Task directions ▸ Transcribe word for word the lines below from the line with "(339, 201) = (336, 165): yellow" through the line with "(677, 199) = (590, 118): orange", ends included.

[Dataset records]

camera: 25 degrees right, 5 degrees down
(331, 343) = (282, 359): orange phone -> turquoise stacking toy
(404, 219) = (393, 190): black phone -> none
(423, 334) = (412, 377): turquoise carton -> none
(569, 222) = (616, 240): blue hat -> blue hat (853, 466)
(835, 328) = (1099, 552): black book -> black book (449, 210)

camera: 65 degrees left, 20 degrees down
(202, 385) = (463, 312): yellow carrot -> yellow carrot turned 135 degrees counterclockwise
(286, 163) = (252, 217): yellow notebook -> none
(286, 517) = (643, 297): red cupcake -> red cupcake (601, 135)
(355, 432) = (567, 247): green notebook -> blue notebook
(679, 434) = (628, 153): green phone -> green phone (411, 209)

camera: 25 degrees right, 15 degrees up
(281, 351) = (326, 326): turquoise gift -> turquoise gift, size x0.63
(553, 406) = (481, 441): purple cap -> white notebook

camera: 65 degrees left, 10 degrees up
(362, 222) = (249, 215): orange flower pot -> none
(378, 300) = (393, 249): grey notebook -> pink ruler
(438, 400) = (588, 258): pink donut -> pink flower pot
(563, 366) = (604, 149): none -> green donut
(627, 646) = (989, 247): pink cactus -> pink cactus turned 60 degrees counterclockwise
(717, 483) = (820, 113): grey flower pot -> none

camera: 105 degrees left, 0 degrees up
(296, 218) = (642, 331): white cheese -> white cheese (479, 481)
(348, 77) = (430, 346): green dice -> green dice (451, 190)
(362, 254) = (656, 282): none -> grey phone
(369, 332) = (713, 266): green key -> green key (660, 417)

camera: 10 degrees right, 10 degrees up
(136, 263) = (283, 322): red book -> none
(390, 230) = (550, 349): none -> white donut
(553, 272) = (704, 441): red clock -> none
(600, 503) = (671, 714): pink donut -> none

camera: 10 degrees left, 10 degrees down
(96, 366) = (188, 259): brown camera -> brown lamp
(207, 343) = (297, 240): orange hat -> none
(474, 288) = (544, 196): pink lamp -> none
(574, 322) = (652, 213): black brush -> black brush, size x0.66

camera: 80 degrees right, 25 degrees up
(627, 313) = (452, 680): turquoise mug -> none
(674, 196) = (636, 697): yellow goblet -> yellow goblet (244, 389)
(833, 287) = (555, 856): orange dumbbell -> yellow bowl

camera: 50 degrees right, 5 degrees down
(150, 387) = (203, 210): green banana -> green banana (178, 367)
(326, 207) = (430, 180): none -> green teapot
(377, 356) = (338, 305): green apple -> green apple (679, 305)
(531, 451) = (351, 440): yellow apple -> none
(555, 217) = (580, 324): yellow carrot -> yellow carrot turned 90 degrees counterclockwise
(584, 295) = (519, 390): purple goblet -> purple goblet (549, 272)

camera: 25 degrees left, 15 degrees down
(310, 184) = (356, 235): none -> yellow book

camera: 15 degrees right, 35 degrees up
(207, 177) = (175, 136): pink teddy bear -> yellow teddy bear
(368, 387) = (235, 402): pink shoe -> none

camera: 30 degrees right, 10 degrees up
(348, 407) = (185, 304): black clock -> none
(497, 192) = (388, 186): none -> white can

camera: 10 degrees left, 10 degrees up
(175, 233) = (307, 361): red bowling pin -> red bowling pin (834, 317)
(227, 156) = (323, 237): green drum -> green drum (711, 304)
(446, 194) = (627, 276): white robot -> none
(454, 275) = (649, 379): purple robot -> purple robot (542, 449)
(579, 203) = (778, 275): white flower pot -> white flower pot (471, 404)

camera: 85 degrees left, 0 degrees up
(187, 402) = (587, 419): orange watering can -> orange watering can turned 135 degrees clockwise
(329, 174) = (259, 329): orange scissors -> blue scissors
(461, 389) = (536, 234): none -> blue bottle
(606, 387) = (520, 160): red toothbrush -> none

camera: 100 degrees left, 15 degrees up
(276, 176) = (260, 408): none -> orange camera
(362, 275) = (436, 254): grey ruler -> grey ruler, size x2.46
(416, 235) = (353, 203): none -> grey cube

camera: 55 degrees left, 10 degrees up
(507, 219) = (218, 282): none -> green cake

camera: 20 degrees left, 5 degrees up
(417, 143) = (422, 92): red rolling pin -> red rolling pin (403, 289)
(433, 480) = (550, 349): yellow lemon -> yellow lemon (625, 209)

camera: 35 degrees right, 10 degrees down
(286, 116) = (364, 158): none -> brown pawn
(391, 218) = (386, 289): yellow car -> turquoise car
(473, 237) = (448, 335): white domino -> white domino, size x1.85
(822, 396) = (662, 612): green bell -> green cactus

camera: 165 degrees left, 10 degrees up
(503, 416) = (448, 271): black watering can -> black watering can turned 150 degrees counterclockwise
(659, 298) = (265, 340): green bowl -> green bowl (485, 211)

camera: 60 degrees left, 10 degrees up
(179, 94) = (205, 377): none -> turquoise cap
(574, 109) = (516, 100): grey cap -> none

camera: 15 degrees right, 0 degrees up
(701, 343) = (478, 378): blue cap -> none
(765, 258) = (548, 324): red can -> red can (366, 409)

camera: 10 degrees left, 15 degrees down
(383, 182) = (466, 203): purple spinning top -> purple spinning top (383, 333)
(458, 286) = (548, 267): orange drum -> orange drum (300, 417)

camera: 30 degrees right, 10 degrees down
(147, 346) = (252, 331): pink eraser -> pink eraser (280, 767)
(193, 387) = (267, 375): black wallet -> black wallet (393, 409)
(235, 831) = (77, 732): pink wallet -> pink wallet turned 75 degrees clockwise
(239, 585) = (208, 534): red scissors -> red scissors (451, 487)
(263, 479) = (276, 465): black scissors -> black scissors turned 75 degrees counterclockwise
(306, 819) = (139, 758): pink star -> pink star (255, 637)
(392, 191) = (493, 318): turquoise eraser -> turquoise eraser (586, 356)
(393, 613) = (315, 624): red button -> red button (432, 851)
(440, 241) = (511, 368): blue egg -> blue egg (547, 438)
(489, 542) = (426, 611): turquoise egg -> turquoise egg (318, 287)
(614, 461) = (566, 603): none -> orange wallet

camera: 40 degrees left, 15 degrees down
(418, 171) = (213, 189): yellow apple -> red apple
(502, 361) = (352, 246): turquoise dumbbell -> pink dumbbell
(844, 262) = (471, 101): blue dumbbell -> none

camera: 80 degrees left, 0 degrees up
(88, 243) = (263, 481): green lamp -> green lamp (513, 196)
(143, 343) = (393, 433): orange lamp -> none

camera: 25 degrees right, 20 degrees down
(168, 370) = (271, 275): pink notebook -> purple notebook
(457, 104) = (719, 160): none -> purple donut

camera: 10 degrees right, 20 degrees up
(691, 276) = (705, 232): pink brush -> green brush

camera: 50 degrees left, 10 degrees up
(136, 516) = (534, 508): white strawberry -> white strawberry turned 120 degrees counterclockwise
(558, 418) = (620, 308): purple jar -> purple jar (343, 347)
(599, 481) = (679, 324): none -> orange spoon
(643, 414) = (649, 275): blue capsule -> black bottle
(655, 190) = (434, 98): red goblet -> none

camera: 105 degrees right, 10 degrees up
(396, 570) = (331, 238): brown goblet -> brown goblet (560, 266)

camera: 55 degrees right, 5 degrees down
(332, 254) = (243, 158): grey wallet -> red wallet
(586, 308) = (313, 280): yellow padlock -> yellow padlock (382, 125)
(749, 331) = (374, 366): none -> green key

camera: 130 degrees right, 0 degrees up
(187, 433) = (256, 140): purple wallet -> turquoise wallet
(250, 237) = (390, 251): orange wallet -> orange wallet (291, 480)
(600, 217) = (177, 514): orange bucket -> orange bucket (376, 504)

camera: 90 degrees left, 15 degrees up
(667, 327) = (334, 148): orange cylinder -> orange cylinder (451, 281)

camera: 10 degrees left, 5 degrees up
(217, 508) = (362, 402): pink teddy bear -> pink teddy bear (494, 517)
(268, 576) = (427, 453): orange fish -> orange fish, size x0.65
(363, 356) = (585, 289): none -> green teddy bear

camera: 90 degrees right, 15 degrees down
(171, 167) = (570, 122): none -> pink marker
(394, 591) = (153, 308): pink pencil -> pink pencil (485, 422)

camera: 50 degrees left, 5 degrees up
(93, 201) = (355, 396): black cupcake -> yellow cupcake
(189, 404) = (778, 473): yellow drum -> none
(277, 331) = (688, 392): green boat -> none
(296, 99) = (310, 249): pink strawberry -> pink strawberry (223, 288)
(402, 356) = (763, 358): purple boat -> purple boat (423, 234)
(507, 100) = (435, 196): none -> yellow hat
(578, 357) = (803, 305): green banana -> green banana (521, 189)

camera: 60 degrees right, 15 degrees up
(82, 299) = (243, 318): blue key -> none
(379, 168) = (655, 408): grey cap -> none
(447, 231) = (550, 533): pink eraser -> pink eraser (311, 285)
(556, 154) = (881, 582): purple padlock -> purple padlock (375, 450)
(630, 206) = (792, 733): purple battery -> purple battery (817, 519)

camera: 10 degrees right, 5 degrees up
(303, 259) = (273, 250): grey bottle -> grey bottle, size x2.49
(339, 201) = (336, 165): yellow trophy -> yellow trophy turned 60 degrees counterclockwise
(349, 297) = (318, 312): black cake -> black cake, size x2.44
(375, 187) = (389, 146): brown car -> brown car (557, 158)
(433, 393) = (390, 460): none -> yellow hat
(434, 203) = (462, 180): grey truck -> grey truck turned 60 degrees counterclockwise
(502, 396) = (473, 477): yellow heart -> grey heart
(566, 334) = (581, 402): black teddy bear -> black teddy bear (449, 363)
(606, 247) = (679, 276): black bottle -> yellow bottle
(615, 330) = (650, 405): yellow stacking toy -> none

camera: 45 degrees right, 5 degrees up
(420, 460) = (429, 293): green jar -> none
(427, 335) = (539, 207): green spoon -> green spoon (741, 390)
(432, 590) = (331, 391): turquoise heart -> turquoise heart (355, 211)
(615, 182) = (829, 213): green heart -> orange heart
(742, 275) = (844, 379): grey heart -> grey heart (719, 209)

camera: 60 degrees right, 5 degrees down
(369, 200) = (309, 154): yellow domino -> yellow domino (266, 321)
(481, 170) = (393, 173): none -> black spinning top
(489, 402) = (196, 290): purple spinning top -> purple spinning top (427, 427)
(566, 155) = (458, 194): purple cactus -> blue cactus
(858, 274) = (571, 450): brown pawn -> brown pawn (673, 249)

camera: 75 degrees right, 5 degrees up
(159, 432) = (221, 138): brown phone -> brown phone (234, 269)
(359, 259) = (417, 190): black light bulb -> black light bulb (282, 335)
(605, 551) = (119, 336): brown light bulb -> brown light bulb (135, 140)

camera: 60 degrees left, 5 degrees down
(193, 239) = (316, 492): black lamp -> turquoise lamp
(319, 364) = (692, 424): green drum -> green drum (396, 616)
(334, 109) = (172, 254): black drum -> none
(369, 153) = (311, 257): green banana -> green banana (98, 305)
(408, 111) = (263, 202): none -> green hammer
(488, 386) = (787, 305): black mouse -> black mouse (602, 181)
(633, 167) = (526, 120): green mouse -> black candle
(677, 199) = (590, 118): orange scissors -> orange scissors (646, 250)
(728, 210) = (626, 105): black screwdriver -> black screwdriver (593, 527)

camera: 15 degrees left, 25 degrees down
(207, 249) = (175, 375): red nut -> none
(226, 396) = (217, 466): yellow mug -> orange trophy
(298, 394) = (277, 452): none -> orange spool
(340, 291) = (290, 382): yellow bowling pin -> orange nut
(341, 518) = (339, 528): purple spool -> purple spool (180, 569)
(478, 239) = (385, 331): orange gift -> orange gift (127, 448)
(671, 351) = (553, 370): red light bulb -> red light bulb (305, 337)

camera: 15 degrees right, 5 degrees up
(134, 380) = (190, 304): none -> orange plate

Result of this exercise ▸
(339, 201) = (336, 165): yellow trophy -> yellow trophy turned 60 degrees counterclockwise
(349, 297) = (318, 312): black cake -> black cake, size x2.44
(375, 187) = (389, 146): brown car -> brown car (557, 158)
(433, 393) = (390, 460): none -> yellow hat
(434, 203) = (462, 180): grey truck -> grey truck turned 60 degrees counterclockwise
(502, 396) = (473, 477): yellow heart -> grey heart
(566, 334) = (581, 402): black teddy bear -> black teddy bear (449, 363)
(606, 247) = (679, 276): black bottle -> yellow bottle
(615, 330) = (650, 405): yellow stacking toy -> none

camera: 45 degrees right, 5 degrees up
(420, 460) = (429, 293): green jar -> none
(427, 335) = (539, 207): green spoon -> green spoon (741, 390)
(432, 590) = (331, 391): turquoise heart -> turquoise heart (355, 211)
(615, 182) = (829, 213): green heart -> orange heart
(742, 275) = (844, 379): grey heart -> grey heart (719, 209)

camera: 60 degrees right, 5 degrees down
(369, 200) = (309, 154): yellow domino -> yellow domino (266, 321)
(481, 170) = (393, 173): none -> black spinning top
(489, 402) = (196, 290): purple spinning top -> purple spinning top (427, 427)
(566, 155) = (458, 194): purple cactus -> blue cactus
(858, 274) = (571, 450): brown pawn -> brown pawn (673, 249)

camera: 75 degrees right, 5 degrees up
(159, 432) = (221, 138): brown phone -> brown phone (234, 269)
(359, 259) = (417, 190): black light bulb -> black light bulb (282, 335)
(605, 551) = (119, 336): brown light bulb -> brown light bulb (135, 140)

camera: 60 degrees left, 5 degrees down
(193, 239) = (316, 492): black lamp -> turquoise lamp
(319, 364) = (692, 424): green drum -> green drum (396, 616)
(334, 109) = (172, 254): black drum -> none
(369, 153) = (311, 257): green banana -> green banana (98, 305)
(408, 111) = (263, 202): none -> green hammer
(488, 386) = (787, 305): black mouse -> black mouse (602, 181)
(633, 167) = (526, 120): green mouse -> black candle
(677, 199) = (590, 118): orange scissors -> orange scissors (646, 250)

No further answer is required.